- [Work instruction]: Word for word, please restate each record and pass over the pictures.

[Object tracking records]
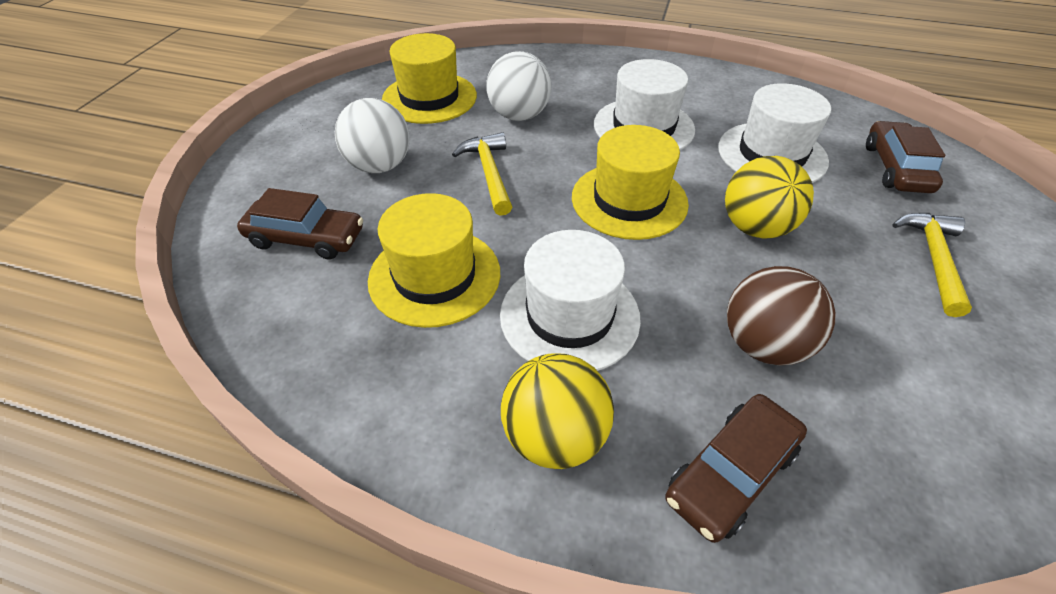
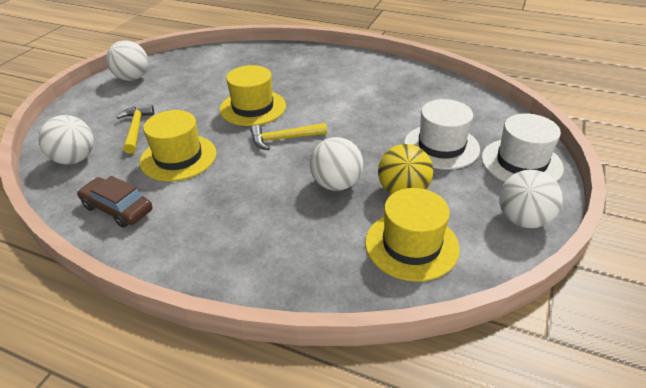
brown ball: 1 -> 0
brown car: 3 -> 1
white ball: 2 -> 4
white hat: 3 -> 2
yellow ball: 2 -> 1

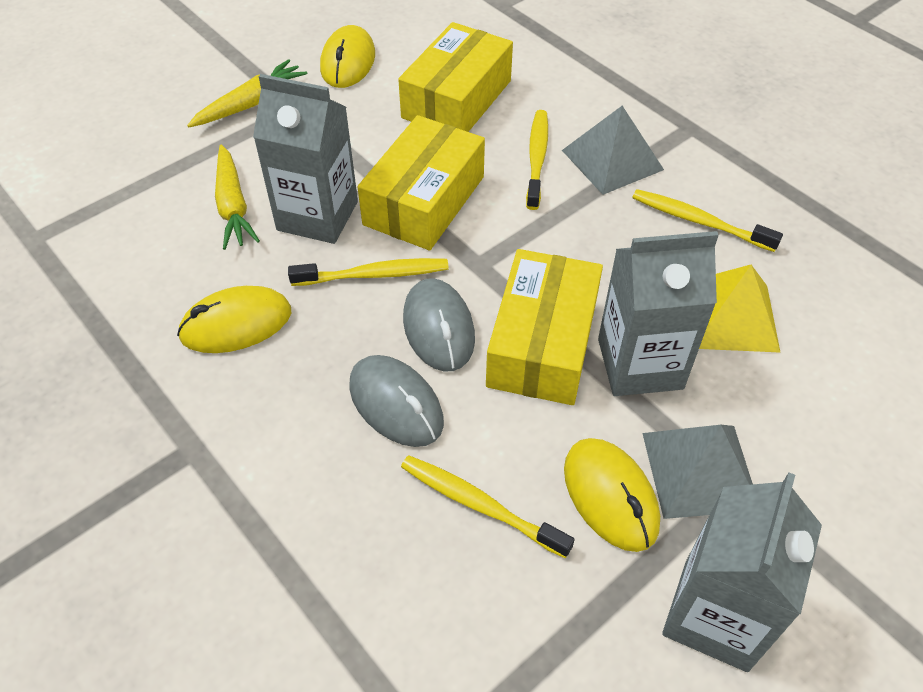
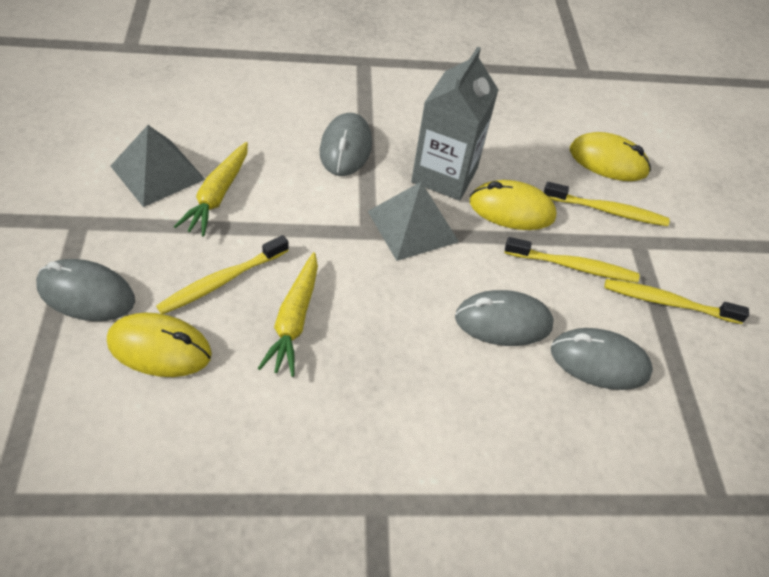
grey carton: 3 -> 1
grey mouse: 2 -> 4
yellow box: 3 -> 0
yellow pyramid: 1 -> 0

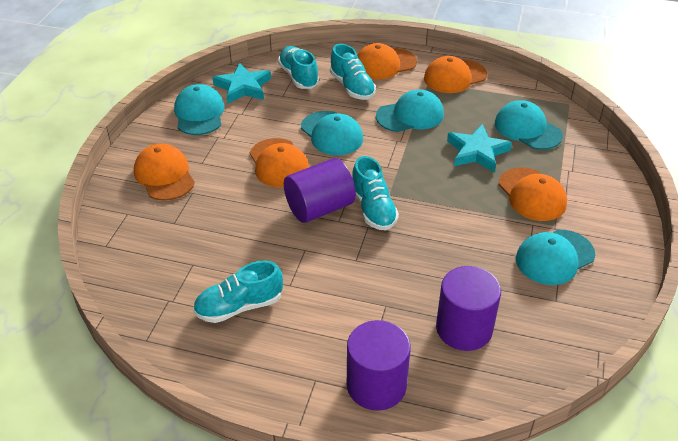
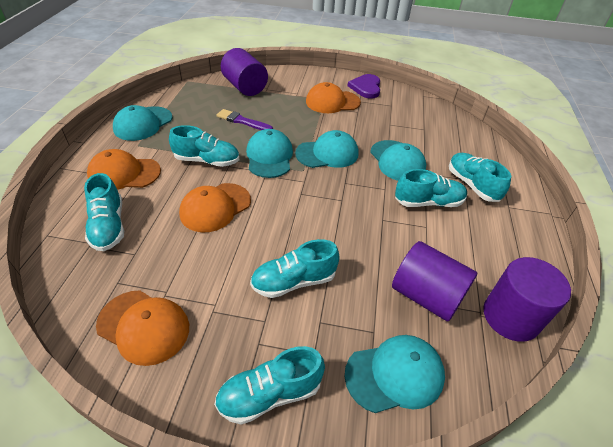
orange cap: 5 -> 4
purple brush: 0 -> 1
purple heart: 0 -> 1
turquoise shoe: 4 -> 6
turquoise star: 2 -> 0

- [Result]:
brown ball: 1 -> 0
brown car: 3 -> 1
white ball: 2 -> 4
white hat: 3 -> 2
yellow ball: 2 -> 1

grey carton: 3 -> 1
grey mouse: 2 -> 4
yellow box: 3 -> 0
yellow pyramid: 1 -> 0

orange cap: 5 -> 4
purple brush: 0 -> 1
purple heart: 0 -> 1
turquoise shoe: 4 -> 6
turquoise star: 2 -> 0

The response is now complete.